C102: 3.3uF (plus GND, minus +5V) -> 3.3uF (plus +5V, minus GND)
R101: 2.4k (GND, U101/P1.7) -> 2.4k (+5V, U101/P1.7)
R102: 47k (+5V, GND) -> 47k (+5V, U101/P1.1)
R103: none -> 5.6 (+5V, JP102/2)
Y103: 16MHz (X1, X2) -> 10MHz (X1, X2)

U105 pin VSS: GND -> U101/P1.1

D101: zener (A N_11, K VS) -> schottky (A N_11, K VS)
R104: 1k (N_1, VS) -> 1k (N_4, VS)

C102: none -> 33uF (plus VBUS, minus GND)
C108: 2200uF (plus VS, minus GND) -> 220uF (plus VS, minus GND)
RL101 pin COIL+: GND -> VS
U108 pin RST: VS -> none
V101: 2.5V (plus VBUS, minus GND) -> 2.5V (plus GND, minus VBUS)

-----

◆ Exercise requirements: Would you transcribe the listing word for word?

◆ Result of this task:
C102: 3.3uF (plus GND, minus +5V) -> 3.3uF (plus +5V, minus GND)
R101: 2.4k (GND, U101/P1.7) -> 2.4k (+5V, U101/P1.7)
R102: 47k (+5V, GND) -> 47k (+5V, U101/P1.1)
R103: none -> 5.6 (+5V, JP102/2)
Y103: 16MHz (X1, X2) -> 10MHz (X1, X2)

U105 pin VSS: GND -> U101/P1.1

D101: zener (A N_11, K VS) -> schottky (A N_11, K VS)
R104: 1k (N_1, VS) -> 1k (N_4, VS)

C102: none -> 33uF (plus VBUS, minus GND)
C108: 2200uF (plus VS, minus GND) -> 220uF (plus VS, minus GND)
RL101 pin COIL+: GND -> VS
U108 pin RST: VS -> none
V101: 2.5V (plus VBUS, minus GND) -> 2.5V (plus GND, minus VBUS)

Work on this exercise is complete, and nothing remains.